Job item. Transcribe the records below line by line, exactly as they read.

++++ Record excerpts ++++

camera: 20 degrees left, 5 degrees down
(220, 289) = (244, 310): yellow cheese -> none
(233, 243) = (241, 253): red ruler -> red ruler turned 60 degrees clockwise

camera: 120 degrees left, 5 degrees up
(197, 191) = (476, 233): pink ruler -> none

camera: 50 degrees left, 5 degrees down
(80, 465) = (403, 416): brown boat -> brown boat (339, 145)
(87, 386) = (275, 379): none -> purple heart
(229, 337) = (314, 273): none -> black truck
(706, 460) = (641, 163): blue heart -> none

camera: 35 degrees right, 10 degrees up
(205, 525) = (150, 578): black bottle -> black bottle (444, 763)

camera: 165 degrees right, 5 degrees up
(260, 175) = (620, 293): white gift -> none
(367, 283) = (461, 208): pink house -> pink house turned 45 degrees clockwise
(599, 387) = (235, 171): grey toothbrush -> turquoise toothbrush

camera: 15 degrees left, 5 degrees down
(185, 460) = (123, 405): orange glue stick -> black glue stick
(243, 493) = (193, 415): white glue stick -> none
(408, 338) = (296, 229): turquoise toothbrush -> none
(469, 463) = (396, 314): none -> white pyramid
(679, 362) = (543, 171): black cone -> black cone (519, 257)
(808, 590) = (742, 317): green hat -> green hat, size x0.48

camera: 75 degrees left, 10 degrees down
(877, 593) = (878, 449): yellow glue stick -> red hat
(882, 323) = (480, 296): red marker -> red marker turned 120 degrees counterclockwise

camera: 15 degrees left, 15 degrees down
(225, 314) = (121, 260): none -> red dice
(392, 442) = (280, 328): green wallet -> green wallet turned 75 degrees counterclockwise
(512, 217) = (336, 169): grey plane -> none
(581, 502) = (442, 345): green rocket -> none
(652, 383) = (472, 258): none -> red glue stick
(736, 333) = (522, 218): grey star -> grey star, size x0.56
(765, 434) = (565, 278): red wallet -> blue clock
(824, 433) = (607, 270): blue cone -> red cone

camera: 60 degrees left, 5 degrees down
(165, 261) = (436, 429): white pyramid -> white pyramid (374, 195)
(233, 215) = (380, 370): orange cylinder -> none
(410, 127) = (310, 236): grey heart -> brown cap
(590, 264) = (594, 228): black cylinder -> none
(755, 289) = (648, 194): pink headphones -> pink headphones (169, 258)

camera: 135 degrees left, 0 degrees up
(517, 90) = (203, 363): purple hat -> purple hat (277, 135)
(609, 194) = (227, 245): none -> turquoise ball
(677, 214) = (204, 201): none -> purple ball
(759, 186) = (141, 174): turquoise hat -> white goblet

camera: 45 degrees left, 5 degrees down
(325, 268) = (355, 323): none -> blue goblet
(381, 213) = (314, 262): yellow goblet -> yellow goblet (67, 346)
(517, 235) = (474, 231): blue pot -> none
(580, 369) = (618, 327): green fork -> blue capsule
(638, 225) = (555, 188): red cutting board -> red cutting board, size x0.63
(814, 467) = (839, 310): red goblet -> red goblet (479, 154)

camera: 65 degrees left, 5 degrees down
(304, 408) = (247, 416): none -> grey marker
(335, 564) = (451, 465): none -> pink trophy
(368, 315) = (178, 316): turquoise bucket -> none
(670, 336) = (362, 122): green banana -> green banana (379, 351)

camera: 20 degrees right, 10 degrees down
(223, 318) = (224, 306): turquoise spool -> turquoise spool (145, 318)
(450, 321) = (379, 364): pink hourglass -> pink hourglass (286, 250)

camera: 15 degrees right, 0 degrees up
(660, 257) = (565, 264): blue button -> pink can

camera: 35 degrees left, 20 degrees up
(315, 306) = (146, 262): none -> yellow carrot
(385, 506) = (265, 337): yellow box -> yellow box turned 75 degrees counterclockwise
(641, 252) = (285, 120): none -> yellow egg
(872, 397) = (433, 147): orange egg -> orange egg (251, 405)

++++

Task response.
camera: 20 degrees left, 5 degrees down
(220, 289) = (244, 310): yellow cheese -> none
(233, 243) = (241, 253): red ruler -> red ruler turned 60 degrees clockwise

camera: 120 degrees left, 5 degrees up
(197, 191) = (476, 233): pink ruler -> none

camera: 50 degrees left, 5 degrees down
(80, 465) = (403, 416): brown boat -> brown boat (339, 145)
(87, 386) = (275, 379): none -> purple heart
(229, 337) = (314, 273): none -> black truck
(706, 460) = (641, 163): blue heart -> none

camera: 35 degrees right, 10 degrees up
(205, 525) = (150, 578): black bottle -> black bottle (444, 763)

camera: 165 degrees right, 5 degrees up
(260, 175) = (620, 293): white gift -> none
(367, 283) = (461, 208): pink house -> pink house turned 45 degrees clockwise
(599, 387) = (235, 171): grey toothbrush -> turquoise toothbrush

camera: 15 degrees left, 5 degrees down
(185, 460) = (123, 405): orange glue stick -> black glue stick
(243, 493) = (193, 415): white glue stick -> none
(408, 338) = (296, 229): turquoise toothbrush -> none
(469, 463) = (396, 314): none -> white pyramid
(679, 362) = (543, 171): black cone -> black cone (519, 257)
(808, 590) = (742, 317): green hat -> green hat, size x0.48

camera: 75 degrees left, 10 degrees down
(877, 593) = (878, 449): yellow glue stick -> red hat
(882, 323) = (480, 296): red marker -> red marker turned 120 degrees counterclockwise

camera: 15 degrees left, 15 degrees down
(225, 314) = (121, 260): none -> red dice
(392, 442) = (280, 328): green wallet -> green wallet turned 75 degrees counterclockwise
(512, 217) = (336, 169): grey plane -> none
(581, 502) = (442, 345): green rocket -> none
(652, 383) = (472, 258): none -> red glue stick
(736, 333) = (522, 218): grey star -> grey star, size x0.56
(765, 434) = (565, 278): red wallet -> blue clock
(824, 433) = (607, 270): blue cone -> red cone

camera: 60 degrees left, 5 degrees down
(165, 261) = (436, 429): white pyramid -> white pyramid (374, 195)
(233, 215) = (380, 370): orange cylinder -> none
(410, 127) = (310, 236): grey heart -> brown cap
(590, 264) = (594, 228): black cylinder -> none
(755, 289) = (648, 194): pink headphones -> pink headphones (169, 258)

camera: 135 degrees left, 0 degrees up
(517, 90) = (203, 363): purple hat -> purple hat (277, 135)
(609, 194) = (227, 245): none -> turquoise ball
(677, 214) = (204, 201): none -> purple ball
(759, 186) = (141, 174): turquoise hat -> white goblet

camera: 45 degrees left, 5 degrees down
(325, 268) = (355, 323): none -> blue goblet
(381, 213) = (314, 262): yellow goblet -> yellow goblet (67, 346)
(517, 235) = (474, 231): blue pot -> none
(580, 369) = (618, 327): green fork -> blue capsule
(638, 225) = (555, 188): red cutting board -> red cutting board, size x0.63
(814, 467) = (839, 310): red goblet -> red goblet (479, 154)

camera: 65 degrees left, 5 degrees down
(304, 408) = (247, 416): none -> grey marker
(335, 564) = (451, 465): none -> pink trophy
(368, 315) = (178, 316): turquoise bucket -> none
(670, 336) = (362, 122): green banana -> green banana (379, 351)

camera: 20 degrees right, 10 degrees down
(223, 318) = (224, 306): turquoise spool -> turquoise spool (145, 318)
(450, 321) = (379, 364): pink hourglass -> pink hourglass (286, 250)

camera: 15 degrees right, 0 degrees up
(660, 257) = (565, 264): blue button -> pink can

camera: 35 degrees left, 20 degrees up
(315, 306) = (146, 262): none -> yellow carrot
(385, 506) = (265, 337): yellow box -> yellow box turned 75 degrees counterclockwise
(641, 252) = (285, 120): none -> yellow egg
(872, 397) = (433, 147): orange egg -> orange egg (251, 405)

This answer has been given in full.